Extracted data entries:
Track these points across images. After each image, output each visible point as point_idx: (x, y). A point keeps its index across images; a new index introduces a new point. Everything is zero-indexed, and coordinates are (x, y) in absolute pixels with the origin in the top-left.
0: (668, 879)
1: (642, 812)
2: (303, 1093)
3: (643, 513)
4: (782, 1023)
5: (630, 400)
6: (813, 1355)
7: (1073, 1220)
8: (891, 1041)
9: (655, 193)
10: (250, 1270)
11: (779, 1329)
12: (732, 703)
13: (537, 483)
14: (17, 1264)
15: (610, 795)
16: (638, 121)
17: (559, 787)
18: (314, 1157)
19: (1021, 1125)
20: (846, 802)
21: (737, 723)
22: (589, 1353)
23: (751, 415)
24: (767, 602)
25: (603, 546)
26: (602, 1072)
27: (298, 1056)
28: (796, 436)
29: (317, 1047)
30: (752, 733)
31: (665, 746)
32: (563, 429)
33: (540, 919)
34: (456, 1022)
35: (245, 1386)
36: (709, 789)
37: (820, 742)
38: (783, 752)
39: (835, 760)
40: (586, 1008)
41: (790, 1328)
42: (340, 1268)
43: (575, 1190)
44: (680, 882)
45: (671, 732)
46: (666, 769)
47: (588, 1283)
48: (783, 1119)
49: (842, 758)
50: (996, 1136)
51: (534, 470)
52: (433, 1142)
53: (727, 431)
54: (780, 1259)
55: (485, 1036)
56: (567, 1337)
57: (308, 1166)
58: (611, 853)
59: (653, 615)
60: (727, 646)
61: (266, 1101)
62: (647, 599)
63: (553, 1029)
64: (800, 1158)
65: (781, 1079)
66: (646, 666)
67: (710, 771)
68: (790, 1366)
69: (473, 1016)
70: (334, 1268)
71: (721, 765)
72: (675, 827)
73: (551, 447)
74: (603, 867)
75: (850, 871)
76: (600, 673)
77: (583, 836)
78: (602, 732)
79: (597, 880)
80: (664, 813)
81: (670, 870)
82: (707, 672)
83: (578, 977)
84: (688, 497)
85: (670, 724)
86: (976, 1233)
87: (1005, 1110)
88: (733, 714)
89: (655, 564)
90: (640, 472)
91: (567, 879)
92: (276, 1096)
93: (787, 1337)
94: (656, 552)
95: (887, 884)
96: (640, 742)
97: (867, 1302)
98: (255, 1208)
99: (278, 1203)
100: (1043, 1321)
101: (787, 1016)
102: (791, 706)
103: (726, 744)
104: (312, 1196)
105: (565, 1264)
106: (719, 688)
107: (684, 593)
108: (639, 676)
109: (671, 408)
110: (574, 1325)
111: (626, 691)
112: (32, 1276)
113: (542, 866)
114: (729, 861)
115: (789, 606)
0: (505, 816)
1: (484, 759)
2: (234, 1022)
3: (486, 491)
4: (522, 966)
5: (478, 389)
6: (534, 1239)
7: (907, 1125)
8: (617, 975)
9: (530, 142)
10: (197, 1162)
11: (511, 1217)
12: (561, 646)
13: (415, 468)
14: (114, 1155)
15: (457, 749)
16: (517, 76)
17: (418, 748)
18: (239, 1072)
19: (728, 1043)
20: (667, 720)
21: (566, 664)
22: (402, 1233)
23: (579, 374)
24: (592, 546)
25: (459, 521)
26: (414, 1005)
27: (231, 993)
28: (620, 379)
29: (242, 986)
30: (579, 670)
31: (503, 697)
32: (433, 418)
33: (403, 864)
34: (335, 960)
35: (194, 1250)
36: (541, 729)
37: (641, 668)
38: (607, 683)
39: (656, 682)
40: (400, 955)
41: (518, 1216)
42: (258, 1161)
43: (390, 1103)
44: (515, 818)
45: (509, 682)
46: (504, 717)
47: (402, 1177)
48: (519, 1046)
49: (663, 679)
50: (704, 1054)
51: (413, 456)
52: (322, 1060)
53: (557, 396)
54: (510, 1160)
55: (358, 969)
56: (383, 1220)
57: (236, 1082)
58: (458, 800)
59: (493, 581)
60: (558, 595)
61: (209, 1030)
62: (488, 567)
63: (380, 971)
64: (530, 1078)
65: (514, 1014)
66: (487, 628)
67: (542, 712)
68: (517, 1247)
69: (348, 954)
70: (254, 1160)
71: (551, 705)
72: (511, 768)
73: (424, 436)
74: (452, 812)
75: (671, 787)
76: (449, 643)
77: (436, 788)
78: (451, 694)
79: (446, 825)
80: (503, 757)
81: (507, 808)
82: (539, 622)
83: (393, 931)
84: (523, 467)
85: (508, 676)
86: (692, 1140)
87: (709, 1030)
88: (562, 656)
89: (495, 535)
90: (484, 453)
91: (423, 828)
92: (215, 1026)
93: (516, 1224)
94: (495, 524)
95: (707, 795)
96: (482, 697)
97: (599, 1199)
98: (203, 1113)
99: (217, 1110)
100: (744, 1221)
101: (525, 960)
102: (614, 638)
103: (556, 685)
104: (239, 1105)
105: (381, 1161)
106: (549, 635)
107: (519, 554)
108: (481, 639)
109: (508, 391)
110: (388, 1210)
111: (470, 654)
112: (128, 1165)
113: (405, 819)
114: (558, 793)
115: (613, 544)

**WORK INSTRUCTIONS:** Give the lines above again, but swap "top-left" for "upper-left" and leave everything else unchanged.

**THE COMPLETED TASK:**
Track these points across images. After each image, output each visible point as point_idx: (x, y). A point keeps its index across images; a new index introduces a new point. Everything is zero-indexed, and coordinates are (x, y) in absolute pixels with the origin in the upper-left.
0: (668, 879)
1: (642, 812)
2: (303, 1093)
3: (643, 513)
4: (782, 1023)
5: (630, 400)
6: (813, 1355)
7: (1073, 1220)
8: (891, 1041)
9: (655, 193)
10: (250, 1270)
11: (779, 1329)
12: (732, 703)
13: (537, 483)
14: (17, 1264)
15: (610, 795)
16: (638, 121)
17: (559, 787)
18: (314, 1157)
19: (1021, 1125)
20: (846, 802)
21: (737, 723)
22: (589, 1353)
23: (751, 415)
24: (767, 602)
25: (603, 546)
26: (602, 1072)
27: (298, 1056)
28: (796, 436)
29: (317, 1047)
30: (752, 733)
31: (665, 746)
32: (563, 429)
33: (540, 919)
34: (456, 1022)
35: (245, 1386)
36: (709, 789)
37: (820, 742)
38: (783, 752)
39: (835, 760)
40: (586, 1008)
41: (790, 1328)
42: (340, 1268)
43: (575, 1190)
44: (680, 882)
45: (671, 732)
46: (666, 769)
47: (588, 1283)
48: (783, 1119)
49: (842, 758)
50: (996, 1136)
51: (534, 470)
52: (433, 1142)
53: (727, 431)
54: (780, 1259)
55: (485, 1036)
56: (567, 1337)
57: (308, 1166)
58: (611, 853)
59: (653, 615)
60: (727, 646)
61: (266, 1101)
62: (647, 599)
63: (553, 1029)
64: (800, 1158)
65: (781, 1079)
66: (646, 666)
67: (710, 771)
68: (790, 1366)
69: (473, 1016)
70: (334, 1268)
71: (721, 765)
72: (675, 827)
73: (551, 447)
74: (603, 867)
75: (850, 871)
76: (600, 673)
77: (583, 836)
78: (602, 732)
79: (597, 880)
80: (664, 813)
81: (670, 870)
82: (707, 672)
83: (578, 977)
84: (688, 497)
85: (670, 724)
86: (976, 1233)
87: (1005, 1110)
88: (733, 714)
89: (655, 564)
90: (640, 472)
91: (567, 879)
92: (276, 1096)
93: (787, 1337)
94: (656, 552)
95: (887, 884)
96: (640, 742)
97: (867, 1302)
98: (255, 1208)
99: (278, 1203)
100: (1043, 1321)
101: (787, 1016)
102: (791, 706)
103: (726, 744)
104: (312, 1196)
105: (565, 1264)
106: (719, 688)
107: (684, 593)
108: (639, 676)
109: (671, 408)
110: (574, 1325)
111: (626, 691)
112: (32, 1276)
113: (542, 866)
114: (729, 861)
115: (789, 606)
0: (505, 816)
1: (484, 759)
2: (234, 1022)
3: (486, 491)
4: (522, 966)
5: (478, 389)
6: (534, 1239)
7: (907, 1125)
8: (617, 975)
9: (530, 142)
10: (197, 1162)
11: (511, 1217)
12: (561, 646)
13: (415, 468)
14: (114, 1155)
15: (457, 749)
16: (517, 76)
17: (418, 748)
18: (239, 1072)
19: (728, 1043)
20: (667, 720)
21: (566, 664)
22: (402, 1233)
23: (579, 374)
24: (592, 546)
25: (459, 521)
26: (414, 1005)
27: (231, 993)
28: (620, 379)
29: (242, 986)
30: (579, 670)
31: (503, 697)
32: (433, 418)
33: (403, 864)
34: (335, 960)
35: (194, 1250)
36: (541, 729)
37: (641, 668)
38: (607, 683)
39: (656, 682)
40: (400, 955)
41: (518, 1216)
42: (258, 1161)
43: (390, 1103)
44: (515, 818)
45: (509, 682)
46: (504, 717)
47: (402, 1177)
48: (519, 1046)
49: (663, 679)
50: (704, 1054)
51: (413, 456)
52: (322, 1060)
53: (557, 396)
54: (510, 1160)
55: (358, 969)
56: (383, 1220)
57: (236, 1082)
58: (458, 800)
59: (493, 581)
60: (558, 595)
61: (209, 1030)
62: (488, 567)
63: (380, 971)
64: (530, 1078)
65: (514, 1014)
66: (487, 628)
67: (542, 712)
68: (517, 1247)
69: (348, 954)
70: (254, 1160)
71: (551, 705)
72: (511, 768)
73: (424, 436)
74: (452, 812)
75: (671, 787)
76: (449, 643)
77: (436, 788)
78: (451, 694)
79: (446, 825)
80: (503, 757)
81: (507, 808)
82: (539, 622)
83: (393, 931)
84: (523, 467)
85: (508, 676)
86: (692, 1140)
87: (709, 1030)
88: (562, 656)
89: (495, 535)
90: (484, 453)
91: (423, 828)
92: (215, 1026)
93: (516, 1224)
94: (495, 524)
95: (707, 795)
96: (482, 697)
97: (599, 1199)
98: (203, 1113)
99: (217, 1110)
100: (744, 1221)
101: (525, 960)
102: (614, 638)
103: (556, 685)
104: (239, 1105)
105: (381, 1161)
106: (549, 635)
107: (519, 554)
108: (481, 639)
109: (508, 391)
110: (388, 1210)
111: (470, 654)
112: (128, 1165)
113: (405, 819)
114: (558, 793)
115: (613, 544)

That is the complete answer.